* [Given instruction]:
Turn every line of the material below into a JSON list of strings, one string per line, leaving out blank lines.

* [Data for processing]:
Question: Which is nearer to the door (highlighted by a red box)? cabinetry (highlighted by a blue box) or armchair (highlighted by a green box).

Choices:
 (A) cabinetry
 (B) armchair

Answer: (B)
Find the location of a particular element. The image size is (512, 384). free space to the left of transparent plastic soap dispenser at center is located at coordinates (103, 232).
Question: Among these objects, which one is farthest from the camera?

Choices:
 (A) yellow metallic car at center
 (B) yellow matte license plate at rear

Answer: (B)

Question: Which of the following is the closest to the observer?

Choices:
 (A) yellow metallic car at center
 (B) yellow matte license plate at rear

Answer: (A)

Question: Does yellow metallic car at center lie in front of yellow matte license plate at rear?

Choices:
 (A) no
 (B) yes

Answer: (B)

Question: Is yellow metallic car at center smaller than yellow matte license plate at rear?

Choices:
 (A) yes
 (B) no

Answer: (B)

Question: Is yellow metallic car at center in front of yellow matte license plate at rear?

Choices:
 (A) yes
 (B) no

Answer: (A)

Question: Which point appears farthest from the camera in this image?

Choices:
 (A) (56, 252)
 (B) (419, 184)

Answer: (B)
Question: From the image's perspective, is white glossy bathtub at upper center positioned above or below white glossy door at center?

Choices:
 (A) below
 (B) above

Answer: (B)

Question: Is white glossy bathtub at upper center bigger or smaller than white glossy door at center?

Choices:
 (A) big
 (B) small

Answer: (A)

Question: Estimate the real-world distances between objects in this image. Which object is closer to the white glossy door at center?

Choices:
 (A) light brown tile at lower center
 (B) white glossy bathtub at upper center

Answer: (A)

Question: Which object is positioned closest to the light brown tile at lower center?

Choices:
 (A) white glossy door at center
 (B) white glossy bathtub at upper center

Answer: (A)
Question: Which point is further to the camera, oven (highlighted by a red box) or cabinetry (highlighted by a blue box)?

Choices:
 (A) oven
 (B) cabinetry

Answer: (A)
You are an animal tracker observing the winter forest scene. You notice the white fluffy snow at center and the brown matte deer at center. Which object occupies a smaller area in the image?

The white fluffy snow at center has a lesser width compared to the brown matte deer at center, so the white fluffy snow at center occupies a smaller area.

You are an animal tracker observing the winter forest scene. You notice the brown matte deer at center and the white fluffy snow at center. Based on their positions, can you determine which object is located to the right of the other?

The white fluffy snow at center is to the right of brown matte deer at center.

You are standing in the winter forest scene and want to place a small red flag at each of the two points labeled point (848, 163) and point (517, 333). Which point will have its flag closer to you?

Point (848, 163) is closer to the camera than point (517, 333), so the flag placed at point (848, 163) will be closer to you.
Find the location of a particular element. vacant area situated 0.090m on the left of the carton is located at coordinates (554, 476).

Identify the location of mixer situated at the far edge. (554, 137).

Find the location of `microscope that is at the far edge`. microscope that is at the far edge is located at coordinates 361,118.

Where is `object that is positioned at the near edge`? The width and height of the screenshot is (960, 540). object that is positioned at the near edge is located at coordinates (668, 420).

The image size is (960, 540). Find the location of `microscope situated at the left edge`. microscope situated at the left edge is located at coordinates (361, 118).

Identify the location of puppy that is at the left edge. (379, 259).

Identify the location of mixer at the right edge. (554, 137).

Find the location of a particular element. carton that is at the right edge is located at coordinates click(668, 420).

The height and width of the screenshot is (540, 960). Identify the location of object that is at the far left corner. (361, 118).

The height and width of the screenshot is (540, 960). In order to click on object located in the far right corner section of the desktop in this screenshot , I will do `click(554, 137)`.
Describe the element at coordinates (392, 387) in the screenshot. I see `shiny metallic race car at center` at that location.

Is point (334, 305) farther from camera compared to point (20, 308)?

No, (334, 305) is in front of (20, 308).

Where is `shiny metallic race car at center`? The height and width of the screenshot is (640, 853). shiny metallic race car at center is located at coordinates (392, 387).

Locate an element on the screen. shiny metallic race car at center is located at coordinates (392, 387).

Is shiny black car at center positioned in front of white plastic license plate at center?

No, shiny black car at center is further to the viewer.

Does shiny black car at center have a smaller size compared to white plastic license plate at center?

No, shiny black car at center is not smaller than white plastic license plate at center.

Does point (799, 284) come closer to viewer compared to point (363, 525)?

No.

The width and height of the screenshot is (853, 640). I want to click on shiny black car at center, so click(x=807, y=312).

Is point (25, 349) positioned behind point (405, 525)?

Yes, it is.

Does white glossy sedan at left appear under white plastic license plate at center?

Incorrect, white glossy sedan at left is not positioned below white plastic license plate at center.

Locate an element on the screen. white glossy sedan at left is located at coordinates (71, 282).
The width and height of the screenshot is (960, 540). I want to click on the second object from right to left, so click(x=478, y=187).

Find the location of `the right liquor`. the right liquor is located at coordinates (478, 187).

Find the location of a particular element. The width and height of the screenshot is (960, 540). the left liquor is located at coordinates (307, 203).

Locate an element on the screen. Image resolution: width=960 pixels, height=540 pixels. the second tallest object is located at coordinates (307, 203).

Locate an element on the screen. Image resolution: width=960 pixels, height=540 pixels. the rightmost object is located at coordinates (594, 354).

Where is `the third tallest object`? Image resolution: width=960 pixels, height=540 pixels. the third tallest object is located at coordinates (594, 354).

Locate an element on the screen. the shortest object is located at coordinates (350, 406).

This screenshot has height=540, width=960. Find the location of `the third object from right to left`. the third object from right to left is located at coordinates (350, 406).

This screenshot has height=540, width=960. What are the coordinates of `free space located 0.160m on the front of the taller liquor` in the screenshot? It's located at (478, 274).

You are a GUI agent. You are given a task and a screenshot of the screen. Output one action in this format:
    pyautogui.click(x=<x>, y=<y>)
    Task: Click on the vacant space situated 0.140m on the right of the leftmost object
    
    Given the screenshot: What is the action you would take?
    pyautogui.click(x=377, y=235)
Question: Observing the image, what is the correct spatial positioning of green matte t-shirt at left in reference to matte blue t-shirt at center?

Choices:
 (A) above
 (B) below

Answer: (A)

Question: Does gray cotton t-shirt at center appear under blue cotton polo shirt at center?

* [Correct response]:
[
  "Question: Which is nearer to the door (highlighted by a red box)? cabinetry (highlighted by a blue box) or armchair (highlighted by a green box).",
  "Choices:",
  " (A) cabinetry",
  " (B) armchair",
  "Answer: (B)",
  "Find the location of a particular element. The image size is (512, 384). free space to the left of transparent plastic soap dispenser at center is located at coordinates (103, 232).",
  "Question: Among these objects, which one is farthest from the camera?",
  "Choices:",
  " (A) yellow metallic car at center",
  " (B) yellow matte license plate at rear",
  "Answer: (B)",
  "Question: Which of the following is the closest to the observer?",
  "Choices:",
  " (A) yellow metallic car at center",
  " (B) yellow matte license plate at rear",
  "Answer: (A)",
  "Question: Does yellow metallic car at center lie in front of yellow matte license plate at rear?",
  "Choices:",
  " (A) no",
  " (B) yes",
  "Answer: (B)",
  "Question: Is yellow metallic car at center smaller than yellow matte license plate at rear?",
  "Choices:",
  " (A) yes",
  " (B) no",
  "Answer: (B)",
  "Question: Is yellow metallic car at center in front of yellow matte license plate at rear?",
  "Choices:",
  " (A) yes",
  " (B) no",
  "Answer: (A)",
  "Question: Which point appears farthest from the camera in this image?",
  "Choices:",
  " (A) (56, 252)",
  " (B) (419, 184)",
  "Answer: (B)",
  "Question: From the image's perspective, is white glossy bathtub at upper center positioned above or below white glossy door at center?",
  "Choices:",
  " (A) below",
  " (B) above",
  "Answer: (B)",
  "Question: Is white glossy bathtub at upper center bigger or smaller than white glossy door at center?",
  "Choices:",
  " (A) big",
  " (B) small",
  "Answer: (A)",
  "Question: Estimate the real-world distances between objects in this image. Which object is closer to the white glossy door at center?",
  "Choices:",
  " (A) light brown tile at lower center",
  " (B) white glossy bathtub at upper center",
  "Answer: (A)",
  "Question: Which object is positioned closest to the light brown tile at lower center?",
  "Choices:",
  " (A) white glossy door at center",
  " (B) white glossy bathtub at upper center",
  "Answer: (A)",
  "Question: Which point is further to the camera, oven (highlighted by a red box) or cabinetry (highlighted by a blue box)?",
  "Choices:",
  " (A) oven",
  " (B) cabinetry",
  "Answer: (A)",
  "You are an animal tracker observing the winter forest scene. You notice the white fluffy snow at center and the brown matte deer at center. Which object occupies a smaller area in the image?",
  "The white fluffy snow at center has a lesser width compared to the brown matte deer at center, so the white fluffy snow at center occupies a smaller area.",
  "You are an animal tracker observing the winter forest scene. You notice the brown matte deer at center and the white fluffy snow at center. Based on their positions, can you determine which object is located to the right of the other?",
  "The white fluffy snow at center is to the right of brown matte deer at center.",
  "You are standing in the winter forest scene and want to place a small red flag at each of the two points labeled point (848, 163) and point (517, 333). Which point will have its flag closer to you?",
  "Point (848, 163) is closer to the camera than point (517, 333), so the flag placed at point (848, 163) will be closer to you.",
  "Find the location of a particular element. vacant area situated 0.090m on the left of the carton is located at coordinates (554, 476).",
  "Identify the location of mixer situated at the far edge. (554, 137).",
  "Find the location of `microscope that is at the far edge`. microscope that is at the far edge is located at coordinates 361,118.",
  "Where is `object that is positioned at the near edge`? The width and height of the screenshot is (960, 540). object that is positioned at the near edge is located at coordinates (668, 420).",
  "The image size is (960, 540). Find the location of `microscope situated at the left edge`. microscope situated at the left edge is located at coordinates (361, 118).",
  "Identify the location of puppy that is at the left edge. (379, 259).",
  "Identify the location of mixer at the right edge. (554, 137).",
  "Find the location of a particular element. carton that is at the right edge is located at coordinates click(668, 420).",
  "The height and width of the screenshot is (540, 960). Identify the location of object that is at the far left corner. (361, 118).",
  "The height and width of the screenshot is (540, 960). In order to click on object located in the far right corner section of the desktop in this screenshot , I will do `click(554, 137)`.",
  "Describe the element at coordinates (392, 387) in the screenshot. I see `shiny metallic race car at center` at that location.",
  "Is point (334, 305) farther from camera compared to point (20, 308)?",
  "No, (334, 305) is in front of (20, 308).",
  "Where is `shiny metallic race car at center`? The height and width of the screenshot is (640, 853). shiny metallic race car at center is located at coordinates (392, 387).",
  "Locate an element on the screen. shiny metallic race car at center is located at coordinates (392, 387).",
  "Is shiny black car at center positioned in front of white plastic license plate at center?",
  "No, shiny black car at center is further to the viewer.",
  "Does shiny black car at center have a smaller size compared to white plastic license plate at center?",
  "No, shiny black car at center is not smaller than white plastic license plate at center.",
  "Does point (799, 284) come closer to viewer compared to point (363, 525)?",
  "No.",
  "The width and height of the screenshot is (853, 640). I want to click on shiny black car at center, so click(x=807, y=312).",
  "Is point (25, 349) positioned behind point (405, 525)?",
  "Yes, it is.",
  "Does white glossy sedan at left appear under white plastic license plate at center?",
  "Incorrect, white glossy sedan at left is not positioned below white plastic license plate at center.",
  "Locate an element on the screen. white glossy sedan at left is located at coordinates (71, 282).",
  "The width and height of the screenshot is (960, 540). I want to click on the second object from right to left, so click(x=478, y=187).",
  "Find the location of `the right liquor`. the right liquor is located at coordinates (478, 187).",
  "Find the location of a particular element. The width and height of the screenshot is (960, 540). the left liquor is located at coordinates (307, 203).",
  "Locate an element on the screen. Image resolution: width=960 pixels, height=540 pixels. the second tallest object is located at coordinates (307, 203).",
  "Locate an element on the screen. Image resolution: width=960 pixels, height=540 pixels. the rightmost object is located at coordinates (594, 354).",
  "Where is `the third tallest object`? Image resolution: width=960 pixels, height=540 pixels. the third tallest object is located at coordinates (594, 354).",
  "Locate an element on the screen. the shortest object is located at coordinates (350, 406).",
  "This screenshot has height=540, width=960. Find the location of `the third object from right to left`. the third object from right to left is located at coordinates (350, 406).",
  "This screenshot has height=540, width=960. What are the coordinates of `free space located 0.160m on the front of the taller liquor` in the screenshot? It's located at (478, 274).",
  "You are a GUI agent. You are given a task and a screenshot of the screen. Output one action in this format:",
  "    pyautogui.click(x=<x>, y=<y>)",
  "    Task: Click on the vacant space situated 0.140m on the right of the leftmost object",
  "    Given the screenshot: What is the action you would take?",
  "    pyautogui.click(x=377, y=235)",
  "Question: Observing the image, what is the correct spatial positioning of green matte t-shirt at left in reference to matte blue t-shirt at center?",
  "Choices:",
  " (A) above",
  " (B) below",
  "Answer: (A)",
  "Question: Does gray cotton t-shirt at center appear under blue cotton polo shirt at center?"
]